● **Directions for this task**: Return verbatim all lines from the first one in the records to the line with "R10: 2.2k (VDD, n3) -> 2.2k (VDD, n7)", both ends kept.

(Edit difference data)
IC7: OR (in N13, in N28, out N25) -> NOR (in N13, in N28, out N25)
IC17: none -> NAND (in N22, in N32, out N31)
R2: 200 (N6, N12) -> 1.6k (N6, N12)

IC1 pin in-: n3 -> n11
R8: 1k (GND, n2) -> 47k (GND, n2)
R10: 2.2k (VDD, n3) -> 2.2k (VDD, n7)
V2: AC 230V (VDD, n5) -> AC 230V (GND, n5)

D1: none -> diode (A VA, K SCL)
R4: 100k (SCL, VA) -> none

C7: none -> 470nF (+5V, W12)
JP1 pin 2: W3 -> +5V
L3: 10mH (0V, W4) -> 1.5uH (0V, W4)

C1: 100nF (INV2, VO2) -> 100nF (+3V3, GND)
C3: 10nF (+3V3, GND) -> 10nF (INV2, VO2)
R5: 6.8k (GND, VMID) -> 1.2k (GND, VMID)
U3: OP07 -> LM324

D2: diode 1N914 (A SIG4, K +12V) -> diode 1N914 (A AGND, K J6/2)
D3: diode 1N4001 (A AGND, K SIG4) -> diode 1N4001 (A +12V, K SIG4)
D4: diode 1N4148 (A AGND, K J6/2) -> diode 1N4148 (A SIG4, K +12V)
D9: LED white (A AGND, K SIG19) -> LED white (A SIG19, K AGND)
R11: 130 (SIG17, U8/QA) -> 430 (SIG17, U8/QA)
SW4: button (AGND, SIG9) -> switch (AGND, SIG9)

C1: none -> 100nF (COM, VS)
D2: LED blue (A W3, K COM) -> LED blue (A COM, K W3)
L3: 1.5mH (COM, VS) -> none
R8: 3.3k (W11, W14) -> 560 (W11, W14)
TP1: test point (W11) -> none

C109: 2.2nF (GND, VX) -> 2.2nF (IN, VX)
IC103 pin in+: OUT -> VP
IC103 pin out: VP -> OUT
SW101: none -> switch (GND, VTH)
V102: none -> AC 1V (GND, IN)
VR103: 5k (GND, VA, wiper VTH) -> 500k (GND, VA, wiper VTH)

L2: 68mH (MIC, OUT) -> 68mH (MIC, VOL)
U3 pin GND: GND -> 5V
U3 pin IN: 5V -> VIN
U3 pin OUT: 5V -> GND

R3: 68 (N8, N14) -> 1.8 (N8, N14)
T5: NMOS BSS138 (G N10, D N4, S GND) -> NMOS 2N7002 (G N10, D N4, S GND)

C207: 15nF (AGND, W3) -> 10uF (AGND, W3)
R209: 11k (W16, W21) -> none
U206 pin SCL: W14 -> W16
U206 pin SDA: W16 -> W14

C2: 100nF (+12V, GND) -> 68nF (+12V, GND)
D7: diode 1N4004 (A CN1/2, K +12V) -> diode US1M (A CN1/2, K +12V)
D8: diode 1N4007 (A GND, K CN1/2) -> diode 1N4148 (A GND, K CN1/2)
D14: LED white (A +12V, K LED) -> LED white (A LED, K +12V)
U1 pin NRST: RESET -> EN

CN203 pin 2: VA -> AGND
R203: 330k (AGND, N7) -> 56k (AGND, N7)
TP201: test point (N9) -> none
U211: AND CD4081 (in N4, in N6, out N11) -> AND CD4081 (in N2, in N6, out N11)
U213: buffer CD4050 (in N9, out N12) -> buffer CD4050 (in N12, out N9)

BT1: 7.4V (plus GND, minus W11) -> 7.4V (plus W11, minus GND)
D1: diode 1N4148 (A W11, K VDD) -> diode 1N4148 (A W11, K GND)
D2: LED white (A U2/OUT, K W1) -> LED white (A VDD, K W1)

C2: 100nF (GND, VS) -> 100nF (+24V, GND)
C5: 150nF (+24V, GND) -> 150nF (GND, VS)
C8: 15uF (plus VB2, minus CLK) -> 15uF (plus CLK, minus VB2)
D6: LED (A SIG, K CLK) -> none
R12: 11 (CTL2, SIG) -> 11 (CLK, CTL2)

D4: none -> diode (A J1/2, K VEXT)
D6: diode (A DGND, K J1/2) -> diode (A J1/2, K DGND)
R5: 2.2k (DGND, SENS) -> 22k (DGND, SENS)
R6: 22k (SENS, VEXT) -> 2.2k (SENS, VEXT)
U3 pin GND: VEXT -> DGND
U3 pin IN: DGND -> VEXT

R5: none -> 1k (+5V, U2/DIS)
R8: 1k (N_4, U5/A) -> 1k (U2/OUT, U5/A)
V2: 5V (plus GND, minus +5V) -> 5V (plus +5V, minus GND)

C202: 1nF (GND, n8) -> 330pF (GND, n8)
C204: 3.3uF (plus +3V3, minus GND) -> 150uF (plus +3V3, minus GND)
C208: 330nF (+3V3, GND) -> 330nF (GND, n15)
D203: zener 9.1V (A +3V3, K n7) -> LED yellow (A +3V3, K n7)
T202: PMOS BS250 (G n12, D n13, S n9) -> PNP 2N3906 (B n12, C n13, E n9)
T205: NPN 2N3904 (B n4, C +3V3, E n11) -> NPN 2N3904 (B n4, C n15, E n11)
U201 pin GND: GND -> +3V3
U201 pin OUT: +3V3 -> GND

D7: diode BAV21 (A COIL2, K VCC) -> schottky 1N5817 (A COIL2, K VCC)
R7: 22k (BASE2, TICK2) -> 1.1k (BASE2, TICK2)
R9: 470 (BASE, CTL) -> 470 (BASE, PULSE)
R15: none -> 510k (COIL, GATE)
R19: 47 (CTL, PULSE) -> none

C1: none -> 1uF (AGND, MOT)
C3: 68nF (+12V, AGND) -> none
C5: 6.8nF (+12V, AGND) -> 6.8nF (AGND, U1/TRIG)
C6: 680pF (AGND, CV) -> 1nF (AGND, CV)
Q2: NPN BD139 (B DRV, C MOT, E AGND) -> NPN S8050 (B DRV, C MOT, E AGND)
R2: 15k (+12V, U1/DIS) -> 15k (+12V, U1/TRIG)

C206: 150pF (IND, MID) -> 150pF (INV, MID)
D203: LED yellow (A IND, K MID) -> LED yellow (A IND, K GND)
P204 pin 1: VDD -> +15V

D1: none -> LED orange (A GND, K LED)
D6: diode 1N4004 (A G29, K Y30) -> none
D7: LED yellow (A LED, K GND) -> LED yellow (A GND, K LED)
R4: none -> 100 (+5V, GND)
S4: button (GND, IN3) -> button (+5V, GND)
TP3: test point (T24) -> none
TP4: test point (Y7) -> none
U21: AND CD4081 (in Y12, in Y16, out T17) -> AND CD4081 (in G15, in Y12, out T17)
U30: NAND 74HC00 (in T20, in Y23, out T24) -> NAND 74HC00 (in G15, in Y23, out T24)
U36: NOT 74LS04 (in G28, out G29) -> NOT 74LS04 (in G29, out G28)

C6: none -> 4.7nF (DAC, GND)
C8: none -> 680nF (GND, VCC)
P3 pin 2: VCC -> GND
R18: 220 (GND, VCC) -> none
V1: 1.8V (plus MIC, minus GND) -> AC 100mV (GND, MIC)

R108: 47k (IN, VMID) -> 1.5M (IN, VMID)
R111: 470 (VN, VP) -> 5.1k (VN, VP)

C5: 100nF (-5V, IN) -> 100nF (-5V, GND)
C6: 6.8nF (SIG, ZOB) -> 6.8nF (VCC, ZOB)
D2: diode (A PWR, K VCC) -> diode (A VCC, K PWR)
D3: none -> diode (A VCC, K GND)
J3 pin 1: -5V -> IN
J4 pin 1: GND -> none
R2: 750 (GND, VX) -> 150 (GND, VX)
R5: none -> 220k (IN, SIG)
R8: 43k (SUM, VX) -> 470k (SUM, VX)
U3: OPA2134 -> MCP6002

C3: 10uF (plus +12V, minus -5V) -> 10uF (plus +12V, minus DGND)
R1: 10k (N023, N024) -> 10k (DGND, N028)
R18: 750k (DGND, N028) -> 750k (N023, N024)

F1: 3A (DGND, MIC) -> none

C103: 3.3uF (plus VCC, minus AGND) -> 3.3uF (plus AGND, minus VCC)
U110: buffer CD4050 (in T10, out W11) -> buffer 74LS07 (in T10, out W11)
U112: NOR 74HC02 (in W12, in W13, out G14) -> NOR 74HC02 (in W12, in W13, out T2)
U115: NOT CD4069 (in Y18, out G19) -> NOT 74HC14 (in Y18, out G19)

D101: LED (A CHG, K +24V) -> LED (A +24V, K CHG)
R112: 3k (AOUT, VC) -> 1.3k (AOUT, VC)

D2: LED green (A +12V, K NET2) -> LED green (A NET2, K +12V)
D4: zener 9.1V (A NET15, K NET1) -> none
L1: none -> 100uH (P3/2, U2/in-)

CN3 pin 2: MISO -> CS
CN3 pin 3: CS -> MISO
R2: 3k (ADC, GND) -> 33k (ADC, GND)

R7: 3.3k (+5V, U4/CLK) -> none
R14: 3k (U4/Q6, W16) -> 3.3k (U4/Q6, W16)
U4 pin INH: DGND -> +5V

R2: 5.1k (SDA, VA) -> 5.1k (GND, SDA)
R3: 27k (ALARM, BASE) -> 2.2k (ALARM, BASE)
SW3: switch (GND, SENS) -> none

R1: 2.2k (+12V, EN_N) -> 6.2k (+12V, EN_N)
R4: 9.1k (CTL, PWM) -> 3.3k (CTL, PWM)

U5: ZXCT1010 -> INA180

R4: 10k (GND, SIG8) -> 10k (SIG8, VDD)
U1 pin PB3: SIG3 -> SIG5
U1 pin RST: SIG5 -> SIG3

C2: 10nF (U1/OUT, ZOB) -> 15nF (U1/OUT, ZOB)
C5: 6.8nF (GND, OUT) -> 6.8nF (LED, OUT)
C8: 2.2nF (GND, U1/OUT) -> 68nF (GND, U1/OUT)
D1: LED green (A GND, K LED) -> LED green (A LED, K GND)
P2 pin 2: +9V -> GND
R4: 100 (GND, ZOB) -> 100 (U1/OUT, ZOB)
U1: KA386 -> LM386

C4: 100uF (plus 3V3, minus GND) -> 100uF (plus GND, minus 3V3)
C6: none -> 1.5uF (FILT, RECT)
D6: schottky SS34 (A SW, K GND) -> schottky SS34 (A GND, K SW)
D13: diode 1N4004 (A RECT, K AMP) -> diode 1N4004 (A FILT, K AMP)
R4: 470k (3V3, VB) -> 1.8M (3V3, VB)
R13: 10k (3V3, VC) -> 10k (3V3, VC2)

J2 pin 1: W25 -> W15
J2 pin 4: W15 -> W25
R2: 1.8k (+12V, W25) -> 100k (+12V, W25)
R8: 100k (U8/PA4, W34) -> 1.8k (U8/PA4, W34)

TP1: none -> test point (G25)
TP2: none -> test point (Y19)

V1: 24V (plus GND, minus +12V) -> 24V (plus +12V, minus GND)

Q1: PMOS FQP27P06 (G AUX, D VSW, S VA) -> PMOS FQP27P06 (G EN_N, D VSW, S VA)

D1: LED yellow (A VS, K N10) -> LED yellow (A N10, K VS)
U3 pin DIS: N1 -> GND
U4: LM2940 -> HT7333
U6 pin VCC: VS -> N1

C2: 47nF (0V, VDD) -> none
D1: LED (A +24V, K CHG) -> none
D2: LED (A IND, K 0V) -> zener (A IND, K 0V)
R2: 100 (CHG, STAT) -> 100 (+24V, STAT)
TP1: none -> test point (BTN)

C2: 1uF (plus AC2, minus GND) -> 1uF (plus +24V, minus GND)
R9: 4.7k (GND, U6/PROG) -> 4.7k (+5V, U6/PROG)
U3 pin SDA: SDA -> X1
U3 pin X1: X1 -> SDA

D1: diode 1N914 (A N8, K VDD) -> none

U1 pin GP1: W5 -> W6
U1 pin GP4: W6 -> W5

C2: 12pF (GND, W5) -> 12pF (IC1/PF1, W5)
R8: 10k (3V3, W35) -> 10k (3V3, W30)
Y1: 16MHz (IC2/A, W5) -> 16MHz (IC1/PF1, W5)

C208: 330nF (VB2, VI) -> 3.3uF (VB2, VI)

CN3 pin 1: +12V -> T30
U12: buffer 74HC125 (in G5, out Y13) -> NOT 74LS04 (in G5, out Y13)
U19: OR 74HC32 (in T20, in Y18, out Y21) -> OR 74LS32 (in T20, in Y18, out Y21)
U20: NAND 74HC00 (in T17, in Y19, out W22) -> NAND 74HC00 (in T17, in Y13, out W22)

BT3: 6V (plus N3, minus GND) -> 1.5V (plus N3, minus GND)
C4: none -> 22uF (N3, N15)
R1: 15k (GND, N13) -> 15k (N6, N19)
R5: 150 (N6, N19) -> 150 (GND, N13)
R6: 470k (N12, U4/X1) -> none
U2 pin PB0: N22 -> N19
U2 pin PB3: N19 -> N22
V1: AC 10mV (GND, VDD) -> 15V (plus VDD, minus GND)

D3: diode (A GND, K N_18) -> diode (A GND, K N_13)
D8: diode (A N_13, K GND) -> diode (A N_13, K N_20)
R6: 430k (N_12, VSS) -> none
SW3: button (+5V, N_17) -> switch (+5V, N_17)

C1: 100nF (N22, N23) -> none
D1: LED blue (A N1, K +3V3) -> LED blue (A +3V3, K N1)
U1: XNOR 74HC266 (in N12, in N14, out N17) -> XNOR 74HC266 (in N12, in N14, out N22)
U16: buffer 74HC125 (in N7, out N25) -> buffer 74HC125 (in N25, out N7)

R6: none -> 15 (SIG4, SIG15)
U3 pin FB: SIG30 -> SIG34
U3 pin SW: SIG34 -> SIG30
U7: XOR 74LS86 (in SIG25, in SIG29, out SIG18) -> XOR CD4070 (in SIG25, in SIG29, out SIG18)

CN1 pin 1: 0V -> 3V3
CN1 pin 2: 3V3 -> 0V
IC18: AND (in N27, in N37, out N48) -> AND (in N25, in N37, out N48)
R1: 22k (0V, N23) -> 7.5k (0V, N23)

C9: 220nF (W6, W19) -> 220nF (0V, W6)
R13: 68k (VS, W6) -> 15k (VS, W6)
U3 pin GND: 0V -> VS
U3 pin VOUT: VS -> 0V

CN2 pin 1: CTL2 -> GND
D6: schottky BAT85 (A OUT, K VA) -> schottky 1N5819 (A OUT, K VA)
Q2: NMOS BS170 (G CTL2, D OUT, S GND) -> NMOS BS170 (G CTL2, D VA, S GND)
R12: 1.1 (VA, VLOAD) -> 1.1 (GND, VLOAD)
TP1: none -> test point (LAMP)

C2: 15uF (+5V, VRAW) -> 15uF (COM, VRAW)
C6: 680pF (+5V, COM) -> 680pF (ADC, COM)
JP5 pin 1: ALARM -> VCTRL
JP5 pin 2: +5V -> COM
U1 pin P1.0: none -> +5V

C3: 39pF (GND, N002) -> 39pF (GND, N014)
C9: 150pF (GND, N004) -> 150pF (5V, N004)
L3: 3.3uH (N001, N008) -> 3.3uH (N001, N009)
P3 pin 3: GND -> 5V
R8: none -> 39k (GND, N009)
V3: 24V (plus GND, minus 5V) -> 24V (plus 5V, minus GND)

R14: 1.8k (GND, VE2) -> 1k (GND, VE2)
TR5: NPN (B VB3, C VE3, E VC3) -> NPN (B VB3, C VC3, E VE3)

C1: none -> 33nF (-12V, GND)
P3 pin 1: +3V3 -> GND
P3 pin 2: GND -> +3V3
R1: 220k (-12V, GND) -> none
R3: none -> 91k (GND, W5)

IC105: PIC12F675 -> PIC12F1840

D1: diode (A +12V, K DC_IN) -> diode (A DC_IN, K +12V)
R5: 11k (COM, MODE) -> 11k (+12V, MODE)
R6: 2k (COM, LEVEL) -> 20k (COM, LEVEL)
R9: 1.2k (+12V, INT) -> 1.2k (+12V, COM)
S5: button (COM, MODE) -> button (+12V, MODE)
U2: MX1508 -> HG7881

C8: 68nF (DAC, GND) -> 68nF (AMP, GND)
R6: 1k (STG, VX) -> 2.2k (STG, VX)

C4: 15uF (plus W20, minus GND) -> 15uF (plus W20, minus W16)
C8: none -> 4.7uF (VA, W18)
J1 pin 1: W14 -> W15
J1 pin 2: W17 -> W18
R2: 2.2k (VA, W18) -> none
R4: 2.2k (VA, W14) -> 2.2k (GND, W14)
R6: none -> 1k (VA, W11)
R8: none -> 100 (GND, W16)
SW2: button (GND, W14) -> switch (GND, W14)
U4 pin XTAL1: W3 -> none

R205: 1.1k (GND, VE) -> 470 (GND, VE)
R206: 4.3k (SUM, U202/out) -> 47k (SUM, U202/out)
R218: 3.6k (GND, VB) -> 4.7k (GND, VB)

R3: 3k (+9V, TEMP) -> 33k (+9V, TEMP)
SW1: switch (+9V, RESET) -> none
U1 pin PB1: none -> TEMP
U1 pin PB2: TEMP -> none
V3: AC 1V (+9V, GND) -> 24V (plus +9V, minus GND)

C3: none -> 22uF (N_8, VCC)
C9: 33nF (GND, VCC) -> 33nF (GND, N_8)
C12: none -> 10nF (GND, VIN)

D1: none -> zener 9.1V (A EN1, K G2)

● **Exercise response**:
IC7: OR (in N13, in N28, out N25) -> NOR (in N13, in N28, out N25)
IC17: none -> NAND (in N22, in N32, out N31)
R2: 200 (N6, N12) -> 1.6k (N6, N12)

IC1 pin in-: n3 -> n11
R8: 1k (GND, n2) -> 47k (GND, n2)
R10: 2.2k (VDD, n3) -> 2.2k (VDD, n7)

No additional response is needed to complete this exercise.